--- MATERIAL FOR THIS EXERCISE ---

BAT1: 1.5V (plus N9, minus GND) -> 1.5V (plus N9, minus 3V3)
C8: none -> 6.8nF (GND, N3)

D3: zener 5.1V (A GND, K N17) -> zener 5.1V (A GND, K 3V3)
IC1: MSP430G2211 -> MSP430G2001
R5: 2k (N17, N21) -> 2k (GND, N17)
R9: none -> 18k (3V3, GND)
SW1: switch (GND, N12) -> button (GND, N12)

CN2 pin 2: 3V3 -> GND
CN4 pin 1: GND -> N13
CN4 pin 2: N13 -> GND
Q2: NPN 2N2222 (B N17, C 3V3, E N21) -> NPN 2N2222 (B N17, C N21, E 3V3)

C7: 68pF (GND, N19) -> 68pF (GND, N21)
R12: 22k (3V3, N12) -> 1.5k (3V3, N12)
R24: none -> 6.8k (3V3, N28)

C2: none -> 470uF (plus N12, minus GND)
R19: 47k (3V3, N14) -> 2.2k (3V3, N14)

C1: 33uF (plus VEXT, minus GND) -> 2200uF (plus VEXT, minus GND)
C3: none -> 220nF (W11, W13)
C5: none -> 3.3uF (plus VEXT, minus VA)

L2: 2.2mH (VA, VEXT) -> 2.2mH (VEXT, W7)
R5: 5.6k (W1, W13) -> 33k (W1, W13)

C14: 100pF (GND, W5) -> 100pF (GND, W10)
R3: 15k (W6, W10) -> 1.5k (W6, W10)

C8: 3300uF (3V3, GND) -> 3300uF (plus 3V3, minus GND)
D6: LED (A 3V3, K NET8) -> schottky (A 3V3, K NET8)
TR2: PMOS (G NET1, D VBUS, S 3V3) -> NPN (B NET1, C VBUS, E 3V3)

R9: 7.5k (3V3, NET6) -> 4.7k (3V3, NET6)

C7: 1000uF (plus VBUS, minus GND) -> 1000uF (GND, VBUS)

---

## WHAT THE TASK ASKS
Word for word, write out each of the records shown above.

## RESULT OF THE TASK
BAT1: 1.5V (plus N9, minus GND) -> 1.5V (plus N9, minus 3V3)
C8: none -> 6.8nF (GND, N3)

D3: zener 5.1V (A GND, K N17) -> zener 5.1V (A GND, K 3V3)
IC1: MSP430G2211 -> MSP430G2001
R5: 2k (N17, N21) -> 2k (GND, N17)
R9: none -> 18k (3V3, GND)
SW1: switch (GND, N12) -> button (GND, N12)

CN2 pin 2: 3V3 -> GND
CN4 pin 1: GND -> N13
CN4 pin 2: N13 -> GND
Q2: NPN 2N2222 (B N17, C 3V3, E N21) -> NPN 2N2222 (B N17, C N21, E 3V3)

C7: 68pF (GND, N19) -> 68pF (GND, N21)
R12: 22k (3V3, N12) -> 1.5k (3V3, N12)
R24: none -> 6.8k (3V3, N28)

C2: none -> 470uF (plus N12, minus GND)
R19: 47k (3V3, N14) -> 2.2k (3V3, N14)

C1: 33uF (plus VEXT, minus GND) -> 2200uF (plus VEXT, minus GND)
C3: none -> 220nF (W11, W13)
C5: none -> 3.3uF (plus VEXT, minus VA)

L2: 2.2mH (VA, VEXT) -> 2.2mH (VEXT, W7)
R5: 5.6k (W1, W13) -> 33k (W1, W13)

C14: 100pF (GND, W5) -> 100pF (GND, W10)
R3: 15k (W6, W10) -> 1.5k (W6, W10)

C8: 3300uF (3V3, GND) -> 3300uF (plus 3V3, minus GND)
D6: LED (A 3V3, K NET8) -> schottky (A 3V3, K NET8)
TR2: PMOS (G NET1, D VBUS, S 3V3) -> NPN (B NET1, C VBUS, E 3V3)

R9: 7.5k (3V3, NET6) -> 4.7k (3V3, NET6)

C7: 1000uF (plus VBUS, minus GND) -> 1000uF (GND, VBUS)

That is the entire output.